(Task to carry out):
Please copy the data exactly as it stands, minus the images.

Scene edit records:
--*--

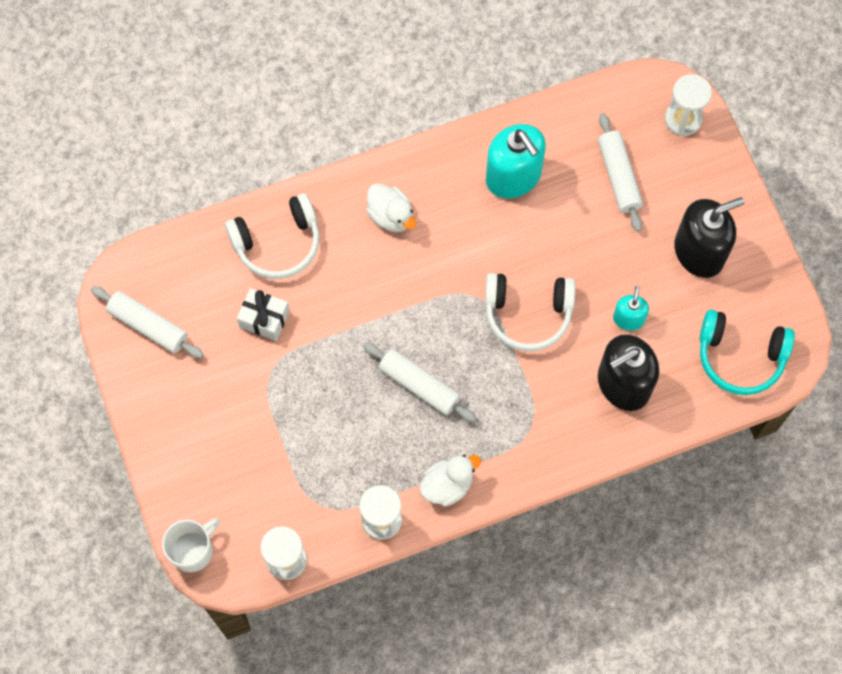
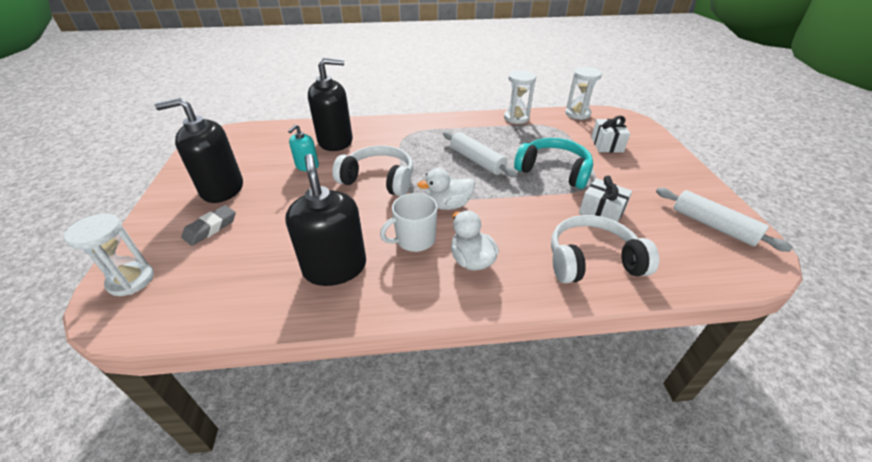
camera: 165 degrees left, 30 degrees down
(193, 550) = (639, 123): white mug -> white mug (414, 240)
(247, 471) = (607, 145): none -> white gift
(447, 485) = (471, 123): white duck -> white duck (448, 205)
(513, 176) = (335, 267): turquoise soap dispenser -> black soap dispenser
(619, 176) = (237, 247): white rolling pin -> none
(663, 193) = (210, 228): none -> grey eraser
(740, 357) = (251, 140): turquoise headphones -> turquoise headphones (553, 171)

--*--

(Solution for this exercise):
camera: 165 degrees left, 30 degrees down
(193, 550) = (639, 123): white mug -> white mug (414, 240)
(247, 471) = (607, 145): none -> white gift
(447, 485) = (471, 123): white duck -> white duck (448, 205)
(513, 176) = (335, 267): turquoise soap dispenser -> black soap dispenser
(619, 176) = (237, 247): white rolling pin -> none
(663, 193) = (210, 228): none -> grey eraser
(740, 357) = (251, 140): turquoise headphones -> turquoise headphones (553, 171)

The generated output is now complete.